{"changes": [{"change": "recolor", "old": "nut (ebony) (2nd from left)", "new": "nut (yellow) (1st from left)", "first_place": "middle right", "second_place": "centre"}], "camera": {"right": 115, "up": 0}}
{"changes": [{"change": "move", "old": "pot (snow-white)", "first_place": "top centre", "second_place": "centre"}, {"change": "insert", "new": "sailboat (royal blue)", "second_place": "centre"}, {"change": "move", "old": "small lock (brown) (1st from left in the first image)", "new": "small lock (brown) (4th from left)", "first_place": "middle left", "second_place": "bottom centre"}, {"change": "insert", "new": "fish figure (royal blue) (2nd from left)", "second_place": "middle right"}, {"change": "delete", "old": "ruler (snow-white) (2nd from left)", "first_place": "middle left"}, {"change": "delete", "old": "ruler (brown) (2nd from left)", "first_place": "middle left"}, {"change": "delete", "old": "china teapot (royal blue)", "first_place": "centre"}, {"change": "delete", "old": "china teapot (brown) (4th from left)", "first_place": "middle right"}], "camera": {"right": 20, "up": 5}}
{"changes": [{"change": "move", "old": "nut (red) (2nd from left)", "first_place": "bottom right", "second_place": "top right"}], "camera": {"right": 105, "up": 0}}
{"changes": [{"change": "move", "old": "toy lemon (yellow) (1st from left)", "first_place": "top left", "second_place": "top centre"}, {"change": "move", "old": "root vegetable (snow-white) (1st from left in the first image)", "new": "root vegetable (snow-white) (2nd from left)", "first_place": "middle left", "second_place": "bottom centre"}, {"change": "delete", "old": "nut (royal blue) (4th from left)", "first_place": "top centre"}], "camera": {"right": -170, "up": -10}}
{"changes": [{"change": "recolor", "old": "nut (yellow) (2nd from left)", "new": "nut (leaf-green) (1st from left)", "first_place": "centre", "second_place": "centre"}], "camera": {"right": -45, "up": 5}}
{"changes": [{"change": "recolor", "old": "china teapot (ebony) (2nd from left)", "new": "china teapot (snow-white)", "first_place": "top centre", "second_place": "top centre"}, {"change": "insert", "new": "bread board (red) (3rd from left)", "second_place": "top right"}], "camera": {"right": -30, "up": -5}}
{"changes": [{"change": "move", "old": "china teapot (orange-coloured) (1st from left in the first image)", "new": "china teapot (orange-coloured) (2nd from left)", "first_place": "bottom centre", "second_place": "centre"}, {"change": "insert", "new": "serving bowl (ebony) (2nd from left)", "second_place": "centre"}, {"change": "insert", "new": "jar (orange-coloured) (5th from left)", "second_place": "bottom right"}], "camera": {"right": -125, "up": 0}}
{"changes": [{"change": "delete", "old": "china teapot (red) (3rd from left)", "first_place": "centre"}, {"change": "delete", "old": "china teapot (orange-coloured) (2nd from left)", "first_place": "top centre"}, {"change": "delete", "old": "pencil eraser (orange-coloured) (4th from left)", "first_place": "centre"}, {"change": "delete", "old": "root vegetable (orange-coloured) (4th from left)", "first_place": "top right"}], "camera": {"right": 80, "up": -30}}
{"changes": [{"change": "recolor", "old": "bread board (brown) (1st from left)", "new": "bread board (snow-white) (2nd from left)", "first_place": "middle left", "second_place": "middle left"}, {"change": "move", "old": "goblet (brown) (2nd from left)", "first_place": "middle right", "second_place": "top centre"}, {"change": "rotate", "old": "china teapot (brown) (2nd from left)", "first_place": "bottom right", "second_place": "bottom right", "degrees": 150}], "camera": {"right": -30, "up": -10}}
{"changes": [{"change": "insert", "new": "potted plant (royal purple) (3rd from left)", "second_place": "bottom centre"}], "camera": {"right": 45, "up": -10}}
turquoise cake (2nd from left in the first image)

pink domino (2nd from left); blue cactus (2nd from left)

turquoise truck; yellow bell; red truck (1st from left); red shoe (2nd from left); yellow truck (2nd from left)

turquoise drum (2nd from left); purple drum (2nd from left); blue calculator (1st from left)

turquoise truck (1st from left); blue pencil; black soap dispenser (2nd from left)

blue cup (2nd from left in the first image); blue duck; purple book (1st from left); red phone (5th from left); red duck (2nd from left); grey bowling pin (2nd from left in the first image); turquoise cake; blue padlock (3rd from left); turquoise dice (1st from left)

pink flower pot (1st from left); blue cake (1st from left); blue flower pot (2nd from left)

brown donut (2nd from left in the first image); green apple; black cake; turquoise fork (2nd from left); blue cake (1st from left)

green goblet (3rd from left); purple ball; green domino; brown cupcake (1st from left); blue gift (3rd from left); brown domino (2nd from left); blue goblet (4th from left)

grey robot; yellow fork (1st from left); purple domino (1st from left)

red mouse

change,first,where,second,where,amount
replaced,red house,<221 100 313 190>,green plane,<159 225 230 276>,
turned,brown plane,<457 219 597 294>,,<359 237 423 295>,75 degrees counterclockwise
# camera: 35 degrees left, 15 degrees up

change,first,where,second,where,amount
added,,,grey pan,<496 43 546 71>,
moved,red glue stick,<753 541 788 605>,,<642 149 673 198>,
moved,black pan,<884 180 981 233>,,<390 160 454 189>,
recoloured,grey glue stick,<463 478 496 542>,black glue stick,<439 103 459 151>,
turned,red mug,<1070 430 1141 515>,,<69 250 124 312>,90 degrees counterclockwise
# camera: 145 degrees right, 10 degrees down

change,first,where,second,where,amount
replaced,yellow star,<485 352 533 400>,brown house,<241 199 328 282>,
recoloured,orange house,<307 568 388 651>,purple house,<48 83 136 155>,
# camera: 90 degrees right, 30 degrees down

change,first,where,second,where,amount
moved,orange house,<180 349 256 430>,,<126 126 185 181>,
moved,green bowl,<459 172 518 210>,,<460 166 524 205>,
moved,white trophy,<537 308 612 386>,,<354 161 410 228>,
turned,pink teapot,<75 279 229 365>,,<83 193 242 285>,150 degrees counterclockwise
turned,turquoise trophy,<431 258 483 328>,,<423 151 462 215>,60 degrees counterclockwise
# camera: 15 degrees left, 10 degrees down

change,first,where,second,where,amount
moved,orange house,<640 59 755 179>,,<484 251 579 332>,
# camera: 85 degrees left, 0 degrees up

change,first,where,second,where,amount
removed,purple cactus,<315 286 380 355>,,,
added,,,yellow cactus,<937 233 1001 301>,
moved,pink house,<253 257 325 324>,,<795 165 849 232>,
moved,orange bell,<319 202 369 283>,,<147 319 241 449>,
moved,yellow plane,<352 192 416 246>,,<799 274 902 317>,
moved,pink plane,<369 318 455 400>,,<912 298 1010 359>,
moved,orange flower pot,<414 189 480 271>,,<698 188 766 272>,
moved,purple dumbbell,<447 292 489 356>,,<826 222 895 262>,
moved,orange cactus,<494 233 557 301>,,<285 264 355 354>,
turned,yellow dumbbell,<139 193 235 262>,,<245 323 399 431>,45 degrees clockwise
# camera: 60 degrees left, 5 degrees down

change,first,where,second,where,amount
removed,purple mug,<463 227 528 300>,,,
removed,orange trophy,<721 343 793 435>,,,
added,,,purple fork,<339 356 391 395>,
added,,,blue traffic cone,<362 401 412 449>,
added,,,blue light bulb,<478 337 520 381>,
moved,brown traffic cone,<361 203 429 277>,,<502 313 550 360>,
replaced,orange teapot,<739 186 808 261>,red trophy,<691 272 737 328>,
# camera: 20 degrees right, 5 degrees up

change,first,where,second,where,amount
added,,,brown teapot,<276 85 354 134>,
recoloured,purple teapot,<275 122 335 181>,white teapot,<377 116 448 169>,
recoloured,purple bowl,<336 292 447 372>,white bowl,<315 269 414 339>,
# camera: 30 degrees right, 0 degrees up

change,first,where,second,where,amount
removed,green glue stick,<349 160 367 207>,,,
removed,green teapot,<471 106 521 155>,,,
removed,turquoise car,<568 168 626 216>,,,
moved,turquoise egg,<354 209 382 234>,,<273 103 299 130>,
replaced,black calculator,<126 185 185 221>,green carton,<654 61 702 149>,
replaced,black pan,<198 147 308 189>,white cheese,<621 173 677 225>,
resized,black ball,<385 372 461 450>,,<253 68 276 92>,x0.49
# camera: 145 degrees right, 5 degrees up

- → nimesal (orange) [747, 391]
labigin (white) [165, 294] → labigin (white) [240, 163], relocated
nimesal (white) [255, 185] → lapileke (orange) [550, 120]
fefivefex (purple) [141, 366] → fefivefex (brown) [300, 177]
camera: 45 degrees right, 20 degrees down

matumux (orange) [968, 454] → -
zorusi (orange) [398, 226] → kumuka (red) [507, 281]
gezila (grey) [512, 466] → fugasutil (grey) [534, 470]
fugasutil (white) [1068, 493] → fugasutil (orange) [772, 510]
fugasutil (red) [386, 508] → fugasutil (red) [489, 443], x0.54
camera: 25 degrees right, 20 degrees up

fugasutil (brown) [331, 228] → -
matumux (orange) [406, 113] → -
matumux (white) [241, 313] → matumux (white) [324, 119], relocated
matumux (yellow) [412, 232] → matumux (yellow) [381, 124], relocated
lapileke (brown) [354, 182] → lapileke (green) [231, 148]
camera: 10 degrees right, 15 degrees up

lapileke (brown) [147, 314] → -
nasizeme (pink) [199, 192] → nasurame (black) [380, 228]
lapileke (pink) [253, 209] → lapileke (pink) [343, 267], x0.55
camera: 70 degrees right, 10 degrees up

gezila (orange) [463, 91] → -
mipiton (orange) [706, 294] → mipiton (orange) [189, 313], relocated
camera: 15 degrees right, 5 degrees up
______
### [Work to be completed]
Only one stretch of the entries above is wanted: the lines from the one containing "recoloured,purple bowl,<336 292" through the one containing "mipiton (orange) [706, 294]". Please reproduce it exactly.

### [Your solution]
recoloured,purple bowl,<336 292 447 372>,white bowl,<315 269 414 339>,
# camera: 30 degrees right, 0 degrees up

change,first,where,second,where,amount
removed,green glue stick,<349 160 367 207>,,,
removed,green teapot,<471 106 521 155>,,,
removed,turquoise car,<568 168 626 216>,,,
moved,turquoise egg,<354 209 382 234>,,<273 103 299 130>,
replaced,black calculator,<126 185 185 221>,green carton,<654 61 702 149>,
replaced,black pan,<198 147 308 189>,white cheese,<621 173 677 225>,
resized,black ball,<385 372 461 450>,,<253 68 276 92>,x0.49
# camera: 145 degrees right, 5 degrees up

- → nimesal (orange) [747, 391]
labigin (white) [165, 294] → labigin (white) [240, 163], relocated
nimesal (white) [255, 185] → lapileke (orange) [550, 120]
fefivefex (purple) [141, 366] → fefivefex (brown) [300, 177]
camera: 45 degrees right, 20 degrees down

matumux (orange) [968, 454] → -
zorusi (orange) [398, 226] → kumuka (red) [507, 281]
gezila (grey) [512, 466] → fugasutil (grey) [534, 470]
fugasutil (white) [1068, 493] → fugasutil (orange) [772, 510]
fugasutil (red) [386, 508] → fugasutil (red) [489, 443], x0.54
camera: 25 degrees right, 20 degrees up

fugasutil (brown) [331, 228] → -
matumux (orange) [406, 113] → -
matumux (white) [241, 313] → matumux (white) [324, 119], relocated
matumux (yellow) [412, 232] → matumux (yellow) [381, 124], relocated
lapileke (brown) [354, 182] → lapileke (green) [231, 148]
camera: 10 degrees right, 15 degrees up

lapileke (brown) [147, 314] → -
nasizeme (pink) [199, 192] → nasurame (black) [380, 228]
lapileke (pink) [253, 209] → lapileke (pink) [343, 267], x0.55
camera: 70 degrees right, 10 degrees up

gezila (orange) [463, 91] → -
mipiton (orange) [706, 294] → mipiton (orange) [189, 313], relocated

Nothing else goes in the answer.